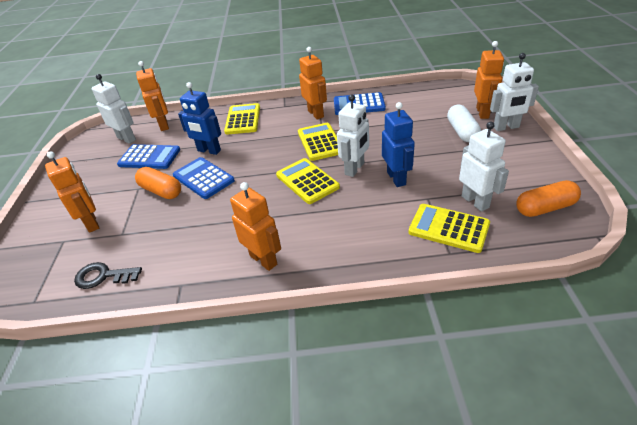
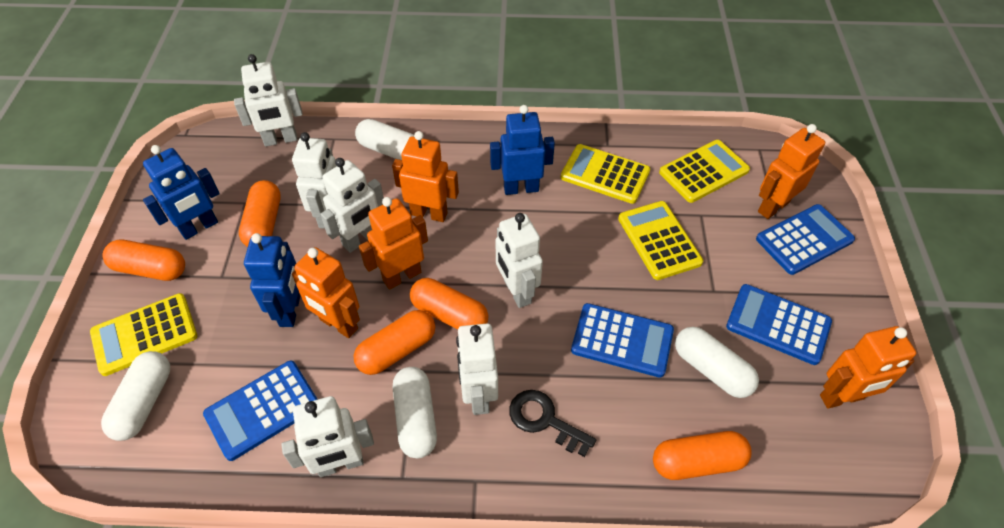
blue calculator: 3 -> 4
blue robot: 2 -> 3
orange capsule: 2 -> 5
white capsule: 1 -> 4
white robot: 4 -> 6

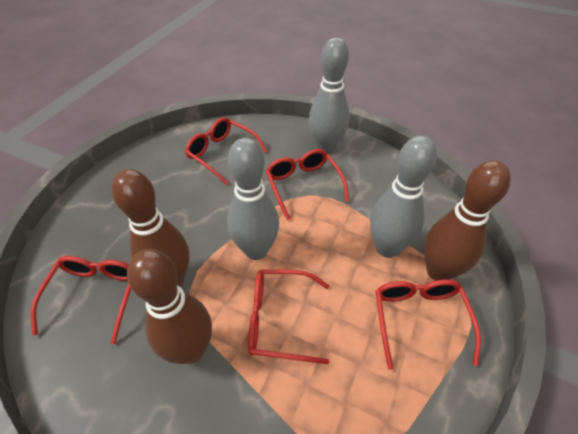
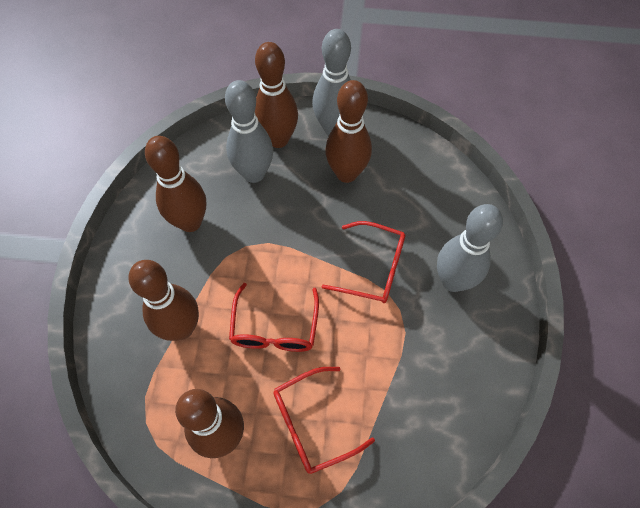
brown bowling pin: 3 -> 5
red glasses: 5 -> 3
- - -
→ Your instructions:
The entries above need an exact copy without their pictures.

→ Response to this task:
blue calculator: 3 -> 4
blue robot: 2 -> 3
orange capsule: 2 -> 5
white capsule: 1 -> 4
white robot: 4 -> 6

brown bowling pin: 3 -> 5
red glasses: 5 -> 3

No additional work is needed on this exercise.